**Aim of the task**.
Retype, word for word, each line between the lines holding "BT3 pin TXD: SCL -> 9" and "RFID2 pin MOSI: D7 -> TX", inclusive, and leave the rest of the data alone.

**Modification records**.
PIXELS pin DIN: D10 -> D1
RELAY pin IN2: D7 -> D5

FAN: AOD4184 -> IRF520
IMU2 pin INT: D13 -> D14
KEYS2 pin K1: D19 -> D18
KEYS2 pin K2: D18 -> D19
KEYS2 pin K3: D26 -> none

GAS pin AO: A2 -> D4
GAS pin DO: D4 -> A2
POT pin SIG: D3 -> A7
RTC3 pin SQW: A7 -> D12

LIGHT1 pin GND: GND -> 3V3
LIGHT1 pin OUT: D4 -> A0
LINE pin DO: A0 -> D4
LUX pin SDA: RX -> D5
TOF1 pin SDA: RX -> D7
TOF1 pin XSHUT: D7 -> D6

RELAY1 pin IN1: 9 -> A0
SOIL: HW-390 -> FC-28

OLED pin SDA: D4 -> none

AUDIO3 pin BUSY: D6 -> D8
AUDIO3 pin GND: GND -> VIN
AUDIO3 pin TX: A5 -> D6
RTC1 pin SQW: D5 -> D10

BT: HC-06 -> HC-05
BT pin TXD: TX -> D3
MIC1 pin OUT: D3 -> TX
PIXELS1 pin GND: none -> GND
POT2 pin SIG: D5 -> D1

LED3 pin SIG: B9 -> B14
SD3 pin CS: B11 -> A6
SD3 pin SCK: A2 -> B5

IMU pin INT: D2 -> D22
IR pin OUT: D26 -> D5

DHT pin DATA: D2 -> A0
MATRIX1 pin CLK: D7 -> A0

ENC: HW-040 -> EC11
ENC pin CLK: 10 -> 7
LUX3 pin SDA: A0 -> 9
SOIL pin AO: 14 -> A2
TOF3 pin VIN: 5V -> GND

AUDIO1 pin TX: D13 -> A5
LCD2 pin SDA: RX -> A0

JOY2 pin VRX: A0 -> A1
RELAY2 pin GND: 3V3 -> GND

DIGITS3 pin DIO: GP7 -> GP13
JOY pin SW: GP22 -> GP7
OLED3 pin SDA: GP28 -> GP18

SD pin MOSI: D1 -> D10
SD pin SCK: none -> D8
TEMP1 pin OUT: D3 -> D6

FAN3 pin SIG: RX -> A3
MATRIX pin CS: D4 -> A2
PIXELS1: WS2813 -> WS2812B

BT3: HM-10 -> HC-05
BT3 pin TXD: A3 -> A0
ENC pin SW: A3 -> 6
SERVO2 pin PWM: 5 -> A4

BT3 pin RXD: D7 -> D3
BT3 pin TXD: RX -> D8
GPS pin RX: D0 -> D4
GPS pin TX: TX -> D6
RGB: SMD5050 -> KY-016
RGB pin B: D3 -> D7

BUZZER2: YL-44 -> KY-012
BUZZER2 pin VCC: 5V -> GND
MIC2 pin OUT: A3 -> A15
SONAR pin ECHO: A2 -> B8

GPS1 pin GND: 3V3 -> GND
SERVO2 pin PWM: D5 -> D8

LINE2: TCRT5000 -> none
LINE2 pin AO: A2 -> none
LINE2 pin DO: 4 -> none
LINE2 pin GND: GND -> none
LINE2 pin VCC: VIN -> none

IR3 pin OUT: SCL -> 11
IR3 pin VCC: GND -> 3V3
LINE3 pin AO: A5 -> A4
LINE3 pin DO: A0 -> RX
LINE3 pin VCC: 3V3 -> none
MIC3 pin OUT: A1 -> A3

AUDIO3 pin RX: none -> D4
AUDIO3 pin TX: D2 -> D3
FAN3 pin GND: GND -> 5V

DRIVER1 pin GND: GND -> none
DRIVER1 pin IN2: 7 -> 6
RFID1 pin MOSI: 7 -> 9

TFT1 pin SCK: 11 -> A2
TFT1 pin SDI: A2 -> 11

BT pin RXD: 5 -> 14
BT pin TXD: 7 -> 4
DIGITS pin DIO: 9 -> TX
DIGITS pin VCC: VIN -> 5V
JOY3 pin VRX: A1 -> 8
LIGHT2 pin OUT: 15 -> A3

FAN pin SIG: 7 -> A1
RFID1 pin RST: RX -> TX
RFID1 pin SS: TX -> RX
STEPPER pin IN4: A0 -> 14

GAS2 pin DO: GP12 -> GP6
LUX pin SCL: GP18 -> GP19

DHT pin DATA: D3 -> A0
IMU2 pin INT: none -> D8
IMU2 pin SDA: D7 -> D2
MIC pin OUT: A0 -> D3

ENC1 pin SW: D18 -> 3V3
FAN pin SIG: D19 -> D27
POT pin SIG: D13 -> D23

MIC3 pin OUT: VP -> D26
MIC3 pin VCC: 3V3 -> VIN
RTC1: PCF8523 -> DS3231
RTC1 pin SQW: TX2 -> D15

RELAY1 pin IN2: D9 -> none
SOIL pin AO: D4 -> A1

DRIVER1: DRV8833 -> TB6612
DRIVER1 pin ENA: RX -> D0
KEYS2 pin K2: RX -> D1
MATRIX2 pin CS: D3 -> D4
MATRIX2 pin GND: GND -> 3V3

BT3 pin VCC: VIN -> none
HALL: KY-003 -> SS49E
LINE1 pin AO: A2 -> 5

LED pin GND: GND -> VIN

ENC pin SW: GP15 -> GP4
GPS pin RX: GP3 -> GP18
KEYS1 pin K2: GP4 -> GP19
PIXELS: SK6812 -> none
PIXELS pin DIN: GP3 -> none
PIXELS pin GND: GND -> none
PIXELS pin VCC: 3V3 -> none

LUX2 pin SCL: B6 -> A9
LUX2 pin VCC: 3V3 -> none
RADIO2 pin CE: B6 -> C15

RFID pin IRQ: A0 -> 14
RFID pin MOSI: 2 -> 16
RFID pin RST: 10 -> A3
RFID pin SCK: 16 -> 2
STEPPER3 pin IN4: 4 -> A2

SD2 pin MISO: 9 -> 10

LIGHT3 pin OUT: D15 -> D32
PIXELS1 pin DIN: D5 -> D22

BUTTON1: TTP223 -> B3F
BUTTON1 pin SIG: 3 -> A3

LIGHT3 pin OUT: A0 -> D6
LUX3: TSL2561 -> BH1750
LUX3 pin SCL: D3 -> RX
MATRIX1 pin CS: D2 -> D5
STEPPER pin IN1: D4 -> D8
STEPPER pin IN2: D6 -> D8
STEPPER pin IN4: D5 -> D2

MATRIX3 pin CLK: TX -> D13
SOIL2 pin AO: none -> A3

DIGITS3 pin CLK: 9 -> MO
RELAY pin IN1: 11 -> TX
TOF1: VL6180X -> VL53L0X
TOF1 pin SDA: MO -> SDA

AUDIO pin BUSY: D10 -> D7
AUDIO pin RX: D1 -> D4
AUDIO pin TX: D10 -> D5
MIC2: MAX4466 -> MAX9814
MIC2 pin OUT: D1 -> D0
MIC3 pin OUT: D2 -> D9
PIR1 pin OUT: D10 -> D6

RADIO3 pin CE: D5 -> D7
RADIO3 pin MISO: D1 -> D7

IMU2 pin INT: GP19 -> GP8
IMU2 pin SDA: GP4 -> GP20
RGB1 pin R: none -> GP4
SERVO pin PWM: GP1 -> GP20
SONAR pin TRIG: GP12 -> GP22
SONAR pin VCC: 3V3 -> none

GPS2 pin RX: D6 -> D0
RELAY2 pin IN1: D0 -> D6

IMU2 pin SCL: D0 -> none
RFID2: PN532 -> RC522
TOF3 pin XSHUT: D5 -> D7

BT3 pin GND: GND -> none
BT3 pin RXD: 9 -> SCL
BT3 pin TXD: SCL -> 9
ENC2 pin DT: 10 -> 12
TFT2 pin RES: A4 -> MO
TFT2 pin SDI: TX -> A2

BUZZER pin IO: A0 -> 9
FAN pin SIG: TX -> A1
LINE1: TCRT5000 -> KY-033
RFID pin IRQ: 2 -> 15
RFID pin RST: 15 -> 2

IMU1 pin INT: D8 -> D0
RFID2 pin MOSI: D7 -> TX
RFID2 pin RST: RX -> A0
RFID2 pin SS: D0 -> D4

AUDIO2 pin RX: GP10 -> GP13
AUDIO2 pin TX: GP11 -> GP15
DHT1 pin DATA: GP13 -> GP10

**Result for this task**.
BT3 pin TXD: SCL -> 9
ENC2 pin DT: 10 -> 12
TFT2 pin RES: A4 -> MO
TFT2 pin SDI: TX -> A2

BUZZER pin IO: A0 -> 9
FAN pin SIG: TX -> A1
LINE1: TCRT5000 -> KY-033
RFID pin IRQ: 2 -> 15
RFID pin RST: 15 -> 2

IMU1 pin INT: D8 -> D0
RFID2 pin MOSI: D7 -> TX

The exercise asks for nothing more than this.